DATASET CONTENT →

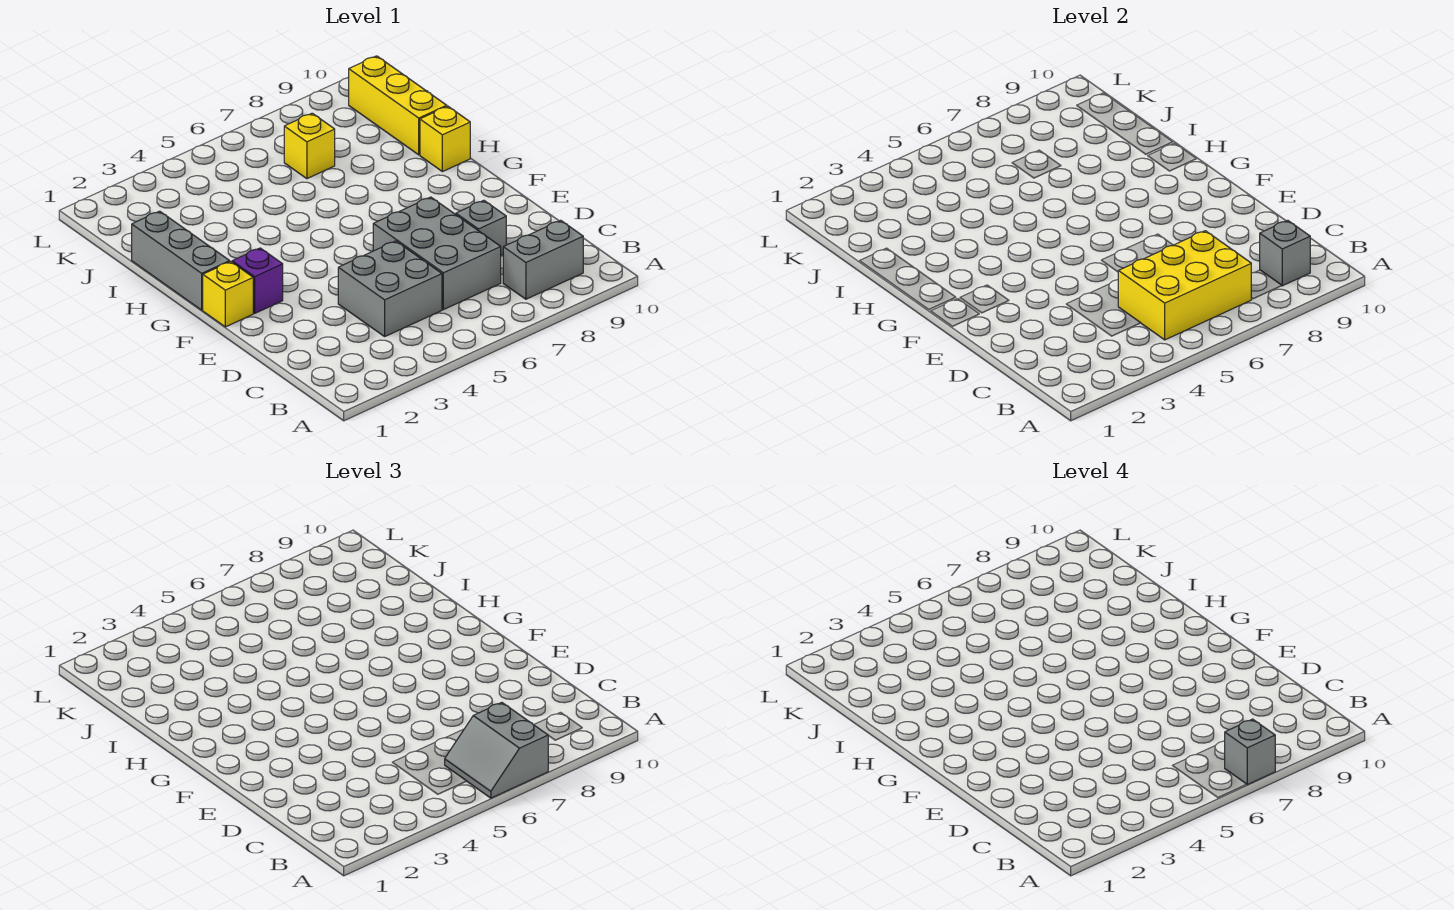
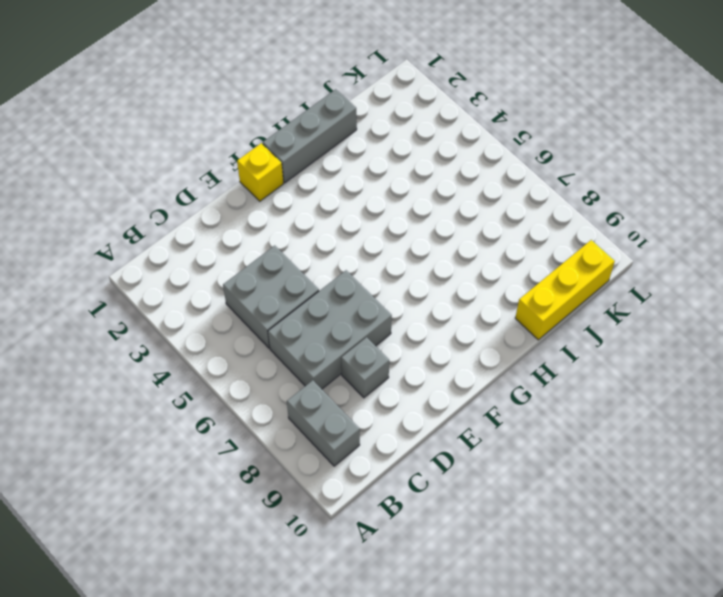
none -> purple brick F2 level 1
none -> yellow brick H10 level 1
none -> yellow brick J7 level 1

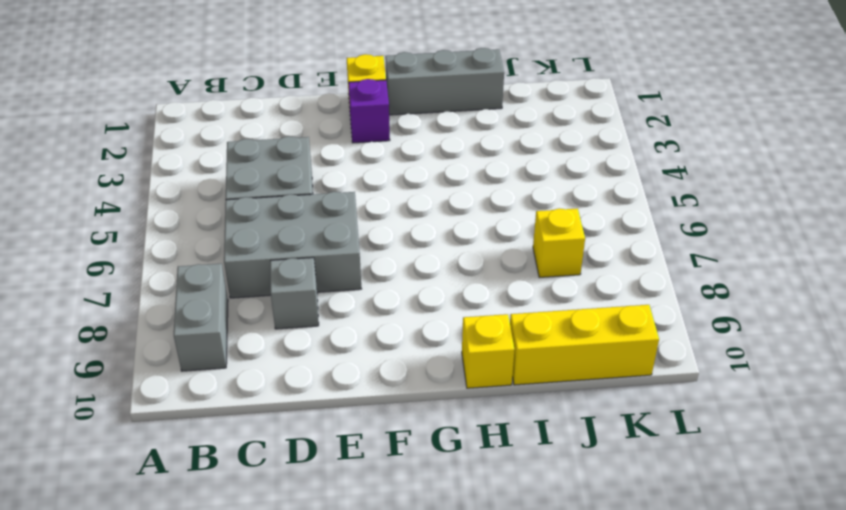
none -> yellow brick B5:C7 level 2
none -> grey brick B9 level 2
none -> grey slope A6:B7 level 3 top 7

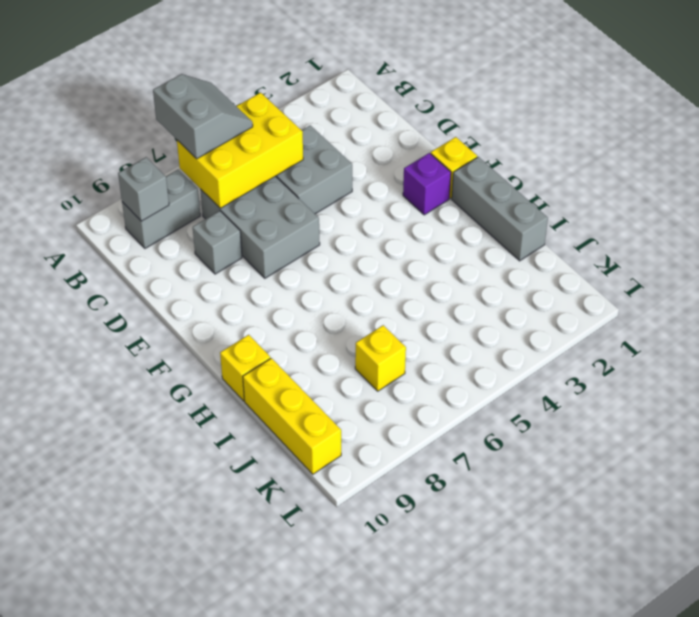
none -> grey brick A7 level 4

TASK TO COMPLETE →
Each entry above should be written out verbatim, minus its pictures.

TASK ANSWER →
none -> purple brick F2 level 1
none -> yellow brick H10 level 1
none -> yellow brick J7 level 1

none -> yellow brick B5:C7 level 2
none -> grey brick B9 level 2
none -> grey slope A6:B7 level 3 top 7

none -> grey brick A7 level 4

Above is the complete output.